*Try it*
Give back the records below exactly, omitting the pictures.

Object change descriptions
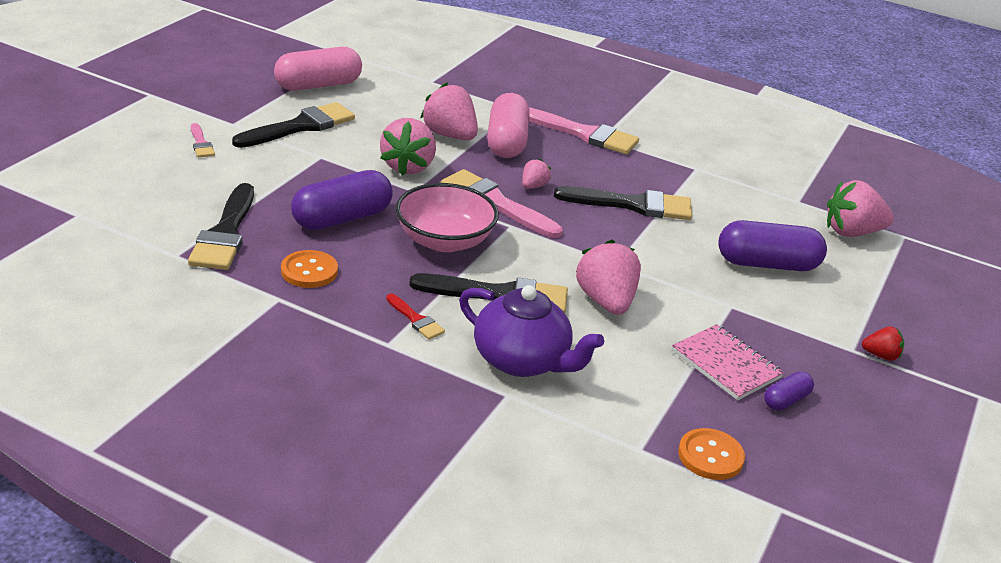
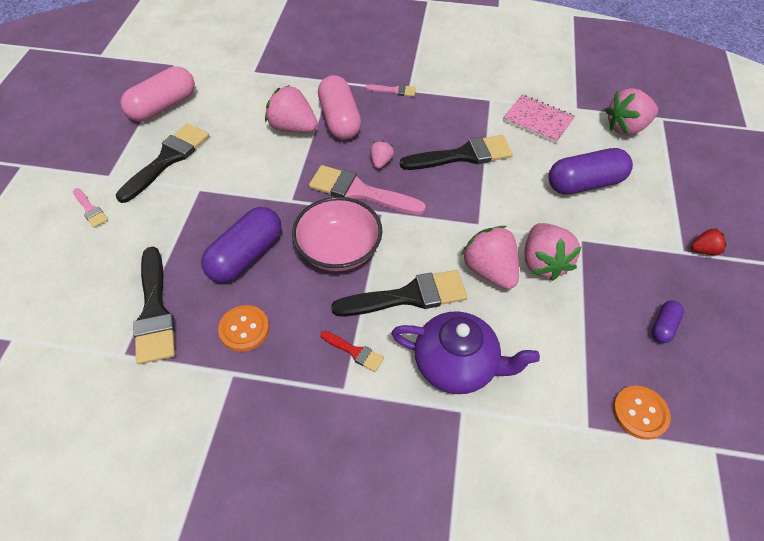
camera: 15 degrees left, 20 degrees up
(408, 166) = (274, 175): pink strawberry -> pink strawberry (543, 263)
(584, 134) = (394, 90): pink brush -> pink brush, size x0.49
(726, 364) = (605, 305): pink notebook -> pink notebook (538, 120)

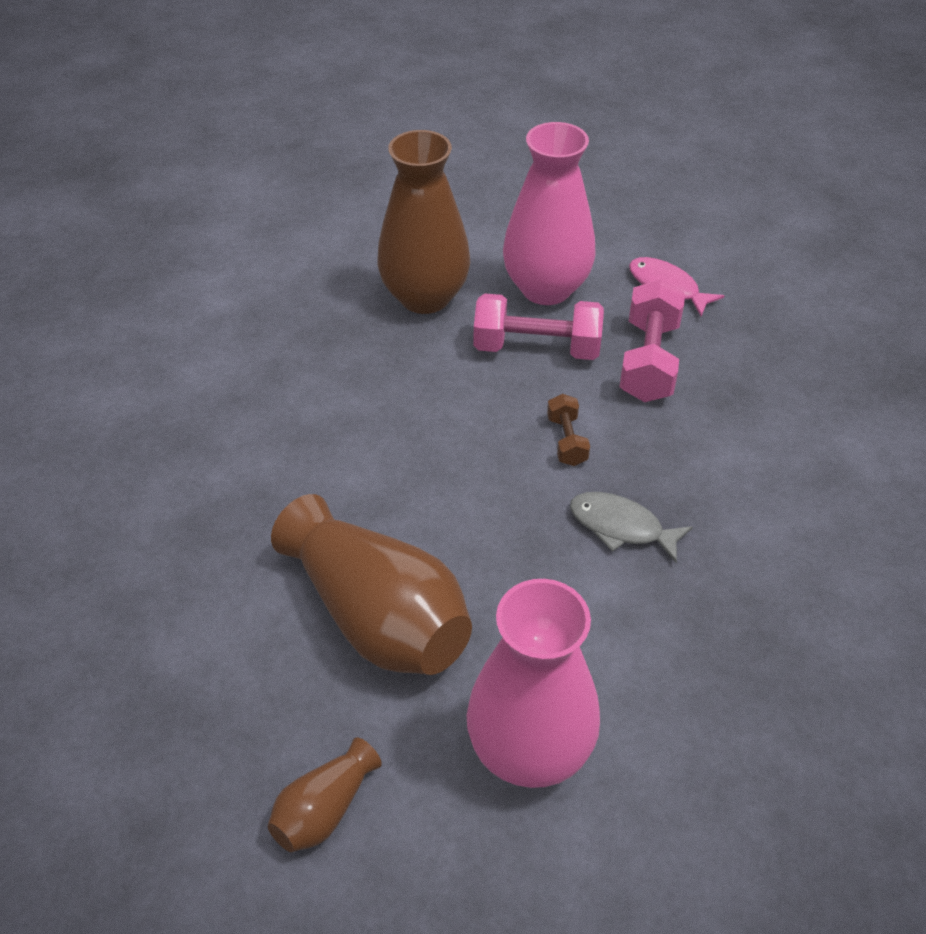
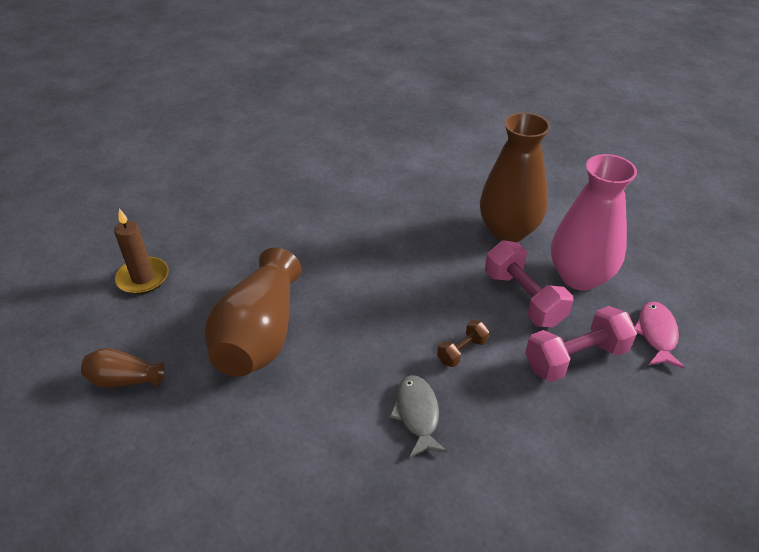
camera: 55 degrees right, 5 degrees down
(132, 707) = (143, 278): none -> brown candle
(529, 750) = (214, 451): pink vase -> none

*Task output*
camera: 15 degrees left, 20 degrees up
(408, 166) = (274, 175): pink strawberry -> pink strawberry (543, 263)
(584, 134) = (394, 90): pink brush -> pink brush, size x0.49
(726, 364) = (605, 305): pink notebook -> pink notebook (538, 120)

camera: 55 degrees right, 5 degrees down
(132, 707) = (143, 278): none -> brown candle
(529, 750) = (214, 451): pink vase -> none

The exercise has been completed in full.